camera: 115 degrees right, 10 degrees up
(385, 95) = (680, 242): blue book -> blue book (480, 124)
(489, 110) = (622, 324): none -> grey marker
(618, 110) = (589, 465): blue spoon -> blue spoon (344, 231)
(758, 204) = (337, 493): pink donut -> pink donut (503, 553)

·····

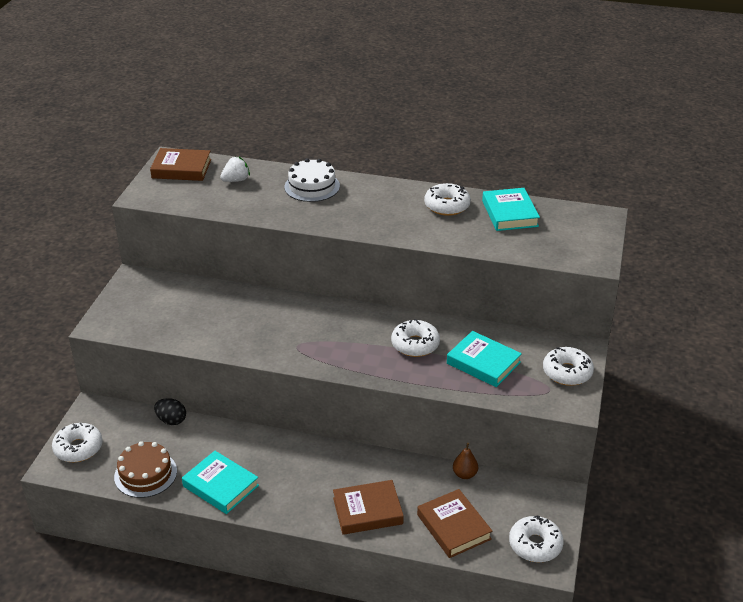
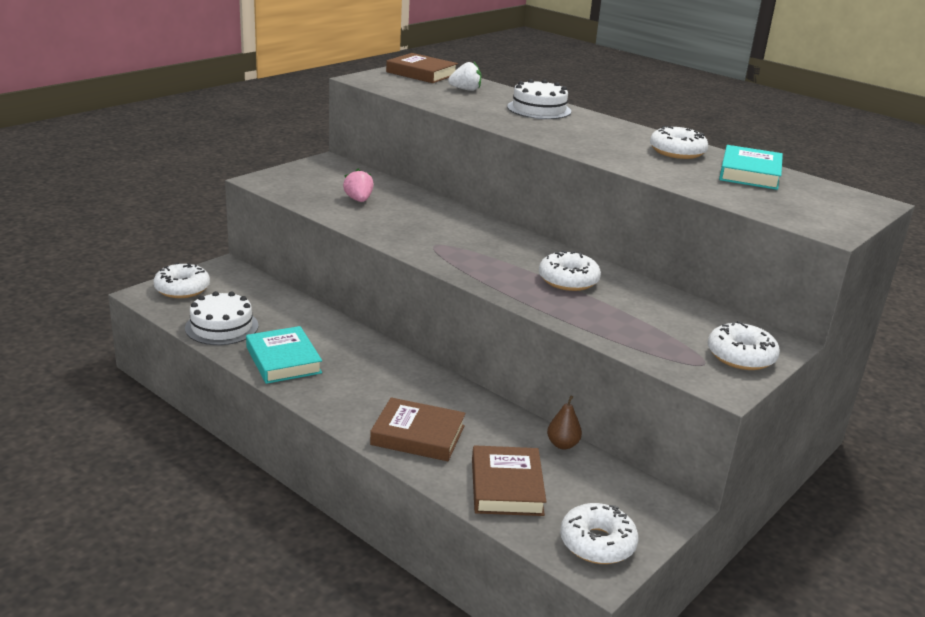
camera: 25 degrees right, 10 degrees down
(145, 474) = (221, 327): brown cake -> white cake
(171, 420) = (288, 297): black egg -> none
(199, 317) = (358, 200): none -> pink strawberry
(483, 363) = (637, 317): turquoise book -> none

·····

## Action item
Reproduce, exactly as they stand in the data above, the lines from the one that holds "camera: 115 degrees right, 10 degrees up" to the one that holds "(758, 204) = (337, 493): pink", inclusive.

## Response
camera: 115 degrees right, 10 degrees up
(385, 95) = (680, 242): blue book -> blue book (480, 124)
(489, 110) = (622, 324): none -> grey marker
(618, 110) = (589, 465): blue spoon -> blue spoon (344, 231)
(758, 204) = (337, 493): pink donut -> pink donut (503, 553)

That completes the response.